> What you will do: All of the data is to be restated word for word.

### Dataset records ###

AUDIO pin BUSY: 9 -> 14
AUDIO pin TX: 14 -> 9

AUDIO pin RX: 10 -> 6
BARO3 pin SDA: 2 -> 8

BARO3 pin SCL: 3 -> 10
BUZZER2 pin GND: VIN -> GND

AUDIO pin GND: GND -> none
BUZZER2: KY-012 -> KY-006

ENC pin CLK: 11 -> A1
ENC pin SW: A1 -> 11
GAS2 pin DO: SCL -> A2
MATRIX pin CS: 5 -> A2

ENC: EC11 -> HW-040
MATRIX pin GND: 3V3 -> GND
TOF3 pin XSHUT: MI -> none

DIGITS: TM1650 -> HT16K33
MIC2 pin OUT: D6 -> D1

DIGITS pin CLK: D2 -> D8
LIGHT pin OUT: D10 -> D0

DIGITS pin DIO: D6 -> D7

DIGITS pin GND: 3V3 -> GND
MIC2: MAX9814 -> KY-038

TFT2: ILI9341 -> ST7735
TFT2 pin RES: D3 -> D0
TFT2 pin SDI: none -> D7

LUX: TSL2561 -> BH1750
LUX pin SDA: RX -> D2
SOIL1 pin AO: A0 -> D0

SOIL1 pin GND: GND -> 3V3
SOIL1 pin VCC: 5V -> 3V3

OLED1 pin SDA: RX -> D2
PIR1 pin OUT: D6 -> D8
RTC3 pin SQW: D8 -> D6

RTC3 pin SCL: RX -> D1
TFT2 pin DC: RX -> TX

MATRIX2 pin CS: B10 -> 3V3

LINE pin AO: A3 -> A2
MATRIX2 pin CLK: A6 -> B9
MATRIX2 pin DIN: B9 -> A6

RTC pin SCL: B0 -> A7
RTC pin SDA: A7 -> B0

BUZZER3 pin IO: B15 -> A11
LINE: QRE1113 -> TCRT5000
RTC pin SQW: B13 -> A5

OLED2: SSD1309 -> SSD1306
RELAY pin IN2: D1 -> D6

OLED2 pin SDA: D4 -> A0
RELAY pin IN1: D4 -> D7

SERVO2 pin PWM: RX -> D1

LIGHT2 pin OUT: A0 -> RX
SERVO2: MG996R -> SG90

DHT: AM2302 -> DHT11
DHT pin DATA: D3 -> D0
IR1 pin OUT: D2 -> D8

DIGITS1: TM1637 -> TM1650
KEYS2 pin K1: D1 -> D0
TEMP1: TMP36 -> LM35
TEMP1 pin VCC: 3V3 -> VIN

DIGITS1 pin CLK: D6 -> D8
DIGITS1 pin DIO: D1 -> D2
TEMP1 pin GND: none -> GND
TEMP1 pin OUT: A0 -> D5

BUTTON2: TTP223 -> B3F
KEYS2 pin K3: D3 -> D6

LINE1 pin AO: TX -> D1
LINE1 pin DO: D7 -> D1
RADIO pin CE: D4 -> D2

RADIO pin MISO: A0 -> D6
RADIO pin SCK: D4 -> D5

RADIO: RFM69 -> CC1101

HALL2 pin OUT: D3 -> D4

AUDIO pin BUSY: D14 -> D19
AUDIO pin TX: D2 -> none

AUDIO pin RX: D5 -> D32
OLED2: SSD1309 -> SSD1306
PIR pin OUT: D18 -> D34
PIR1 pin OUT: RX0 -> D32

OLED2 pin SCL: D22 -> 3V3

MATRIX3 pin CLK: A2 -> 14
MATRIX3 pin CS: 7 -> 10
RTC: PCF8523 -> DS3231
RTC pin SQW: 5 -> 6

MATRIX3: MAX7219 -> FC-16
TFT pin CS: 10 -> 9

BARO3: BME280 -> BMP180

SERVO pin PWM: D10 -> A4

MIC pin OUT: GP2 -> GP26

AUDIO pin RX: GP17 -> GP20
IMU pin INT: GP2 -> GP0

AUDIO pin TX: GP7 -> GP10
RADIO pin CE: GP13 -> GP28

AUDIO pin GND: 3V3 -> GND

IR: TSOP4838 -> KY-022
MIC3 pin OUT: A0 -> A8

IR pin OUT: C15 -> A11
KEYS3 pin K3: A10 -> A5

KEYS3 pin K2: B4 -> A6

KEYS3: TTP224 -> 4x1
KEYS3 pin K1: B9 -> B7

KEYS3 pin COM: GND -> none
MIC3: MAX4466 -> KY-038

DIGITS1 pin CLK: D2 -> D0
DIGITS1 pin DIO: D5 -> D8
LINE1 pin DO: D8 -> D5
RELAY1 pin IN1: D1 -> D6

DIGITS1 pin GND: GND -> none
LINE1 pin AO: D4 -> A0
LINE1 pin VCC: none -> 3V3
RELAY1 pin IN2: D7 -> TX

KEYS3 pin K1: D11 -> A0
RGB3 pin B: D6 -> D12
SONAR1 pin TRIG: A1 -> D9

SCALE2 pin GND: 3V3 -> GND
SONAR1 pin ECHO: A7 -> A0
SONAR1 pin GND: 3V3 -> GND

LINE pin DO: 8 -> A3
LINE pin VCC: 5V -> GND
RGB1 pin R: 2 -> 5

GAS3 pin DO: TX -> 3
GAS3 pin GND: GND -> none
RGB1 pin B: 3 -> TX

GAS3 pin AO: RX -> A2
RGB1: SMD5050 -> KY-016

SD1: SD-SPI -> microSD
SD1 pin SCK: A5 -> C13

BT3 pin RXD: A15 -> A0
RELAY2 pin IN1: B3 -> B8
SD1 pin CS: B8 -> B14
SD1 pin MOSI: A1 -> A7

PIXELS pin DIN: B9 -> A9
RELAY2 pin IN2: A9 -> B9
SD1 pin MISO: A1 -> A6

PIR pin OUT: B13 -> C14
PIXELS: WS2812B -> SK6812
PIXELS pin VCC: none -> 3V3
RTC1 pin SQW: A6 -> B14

###

> Exercise solution:
AUDIO pin BUSY: 9 -> 14
AUDIO pin TX: 14 -> 9

AUDIO pin RX: 10 -> 6
BARO3 pin SDA: 2 -> 8

BARO3 pin SCL: 3 -> 10
BUZZER2 pin GND: VIN -> GND

AUDIO pin GND: GND -> none
BUZZER2: KY-012 -> KY-006

ENC pin CLK: 11 -> A1
ENC pin SW: A1 -> 11
GAS2 pin DO: SCL -> A2
MATRIX pin CS: 5 -> A2

ENC: EC11 -> HW-040
MATRIX pin GND: 3V3 -> GND
TOF3 pin XSHUT: MI -> none

DIGITS: TM1650 -> HT16K33
MIC2 pin OUT: D6 -> D1

DIGITS pin CLK: D2 -> D8
LIGHT pin OUT: D10 -> D0

DIGITS pin DIO: D6 -> D7

DIGITS pin GND: 3V3 -> GND
MIC2: MAX9814 -> KY-038

TFT2: ILI9341 -> ST7735
TFT2 pin RES: D3 -> D0
TFT2 pin SDI: none -> D7

LUX: TSL2561 -> BH1750
LUX pin SDA: RX -> D2
SOIL1 pin AO: A0 -> D0

SOIL1 pin GND: GND -> 3V3
SOIL1 pin VCC: 5V -> 3V3

OLED1 pin SDA: RX -> D2
PIR1 pin OUT: D6 -> D8
RTC3 pin SQW: D8 -> D6

RTC3 pin SCL: RX -> D1
TFT2 pin DC: RX -> TX

MATRIX2 pin CS: B10 -> 3V3

LINE pin AO: A3 -> A2
MATRIX2 pin CLK: A6 -> B9
MATRIX2 pin DIN: B9 -> A6

RTC pin SCL: B0 -> A7
RTC pin SDA: A7 -> B0

BUZZER3 pin IO: B15 -> A11
LINE: QRE1113 -> TCRT5000
RTC pin SQW: B13 -> A5

OLED2: SSD1309 -> SSD1306
RELAY pin IN2: D1 -> D6

OLED2 pin SDA: D4 -> A0
RELAY pin IN1: D4 -> D7

SERVO2 pin PWM: RX -> D1

LIGHT2 pin OUT: A0 -> RX
SERVO2: MG996R -> SG90

DHT: AM2302 -> DHT11
DHT pin DATA: D3 -> D0
IR1 pin OUT: D2 -> D8

DIGITS1: TM1637 -> TM1650
KEYS2 pin K1: D1 -> D0
TEMP1: TMP36 -> LM35
TEMP1 pin VCC: 3V3 -> VIN

DIGITS1 pin CLK: D6 -> D8
DIGITS1 pin DIO: D1 -> D2
TEMP1 pin GND: none -> GND
TEMP1 pin OUT: A0 -> D5

BUTTON2: TTP223 -> B3F
KEYS2 pin K3: D3 -> D6

LINE1 pin AO: TX -> D1
LINE1 pin DO: D7 -> D1
RADIO pin CE: D4 -> D2

RADIO pin MISO: A0 -> D6
RADIO pin SCK: D4 -> D5

RADIO: RFM69 -> CC1101

HALL2 pin OUT: D3 -> D4

AUDIO pin BUSY: D14 -> D19
AUDIO pin TX: D2 -> none

AUDIO pin RX: D5 -> D32
OLED2: SSD1309 -> SSD1306
PIR pin OUT: D18 -> D34
PIR1 pin OUT: RX0 -> D32

OLED2 pin SCL: D22 -> 3V3

MATRIX3 pin CLK: A2 -> 14
MATRIX3 pin CS: 7 -> 10
RTC: PCF8523 -> DS3231
RTC pin SQW: 5 -> 6

MATRIX3: MAX7219 -> FC-16
TFT pin CS: 10 -> 9

BARO3: BME280 -> BMP180

SERVO pin PWM: D10 -> A4

MIC pin OUT: GP2 -> GP26

AUDIO pin RX: GP17 -> GP20
IMU pin INT: GP2 -> GP0

AUDIO pin TX: GP7 -> GP10
RADIO pin CE: GP13 -> GP28

AUDIO pin GND: 3V3 -> GND

IR: TSOP4838 -> KY-022
MIC3 pin OUT: A0 -> A8

IR pin OUT: C15 -> A11
KEYS3 pin K3: A10 -> A5

KEYS3 pin K2: B4 -> A6

KEYS3: TTP224 -> 4x1
KEYS3 pin K1: B9 -> B7

KEYS3 pin COM: GND -> none
MIC3: MAX4466 -> KY-038

DIGITS1 pin CLK: D2 -> D0
DIGITS1 pin DIO: D5 -> D8
LINE1 pin DO: D8 -> D5
RELAY1 pin IN1: D1 -> D6

DIGITS1 pin GND: GND -> none
LINE1 pin AO: D4 -> A0
LINE1 pin VCC: none -> 3V3
RELAY1 pin IN2: D7 -> TX

KEYS3 pin K1: D11 -> A0
RGB3 pin B: D6 -> D12
SONAR1 pin TRIG: A1 -> D9

SCALE2 pin GND: 3V3 -> GND
SONAR1 pin ECHO: A7 -> A0
SONAR1 pin GND: 3V3 -> GND

LINE pin DO: 8 -> A3
LINE pin VCC: 5V -> GND
RGB1 pin R: 2 -> 5

GAS3 pin DO: TX -> 3
GAS3 pin GND: GND -> none
RGB1 pin B: 3 -> TX

GAS3 pin AO: RX -> A2
RGB1: SMD5050 -> KY-016

SD1: SD-SPI -> microSD
SD1 pin SCK: A5 -> C13

BT3 pin RXD: A15 -> A0
RELAY2 pin IN1: B3 -> B8
SD1 pin CS: B8 -> B14
SD1 pin MOSI: A1 -> A7

PIXELS pin DIN: B9 -> A9
RELAY2 pin IN2: A9 -> B9
SD1 pin MISO: A1 -> A6

PIR pin OUT: B13 -> C14
PIXELS: WS2812B -> SK6812
PIXELS pin VCC: none -> 3V3
RTC1 pin SQW: A6 -> B14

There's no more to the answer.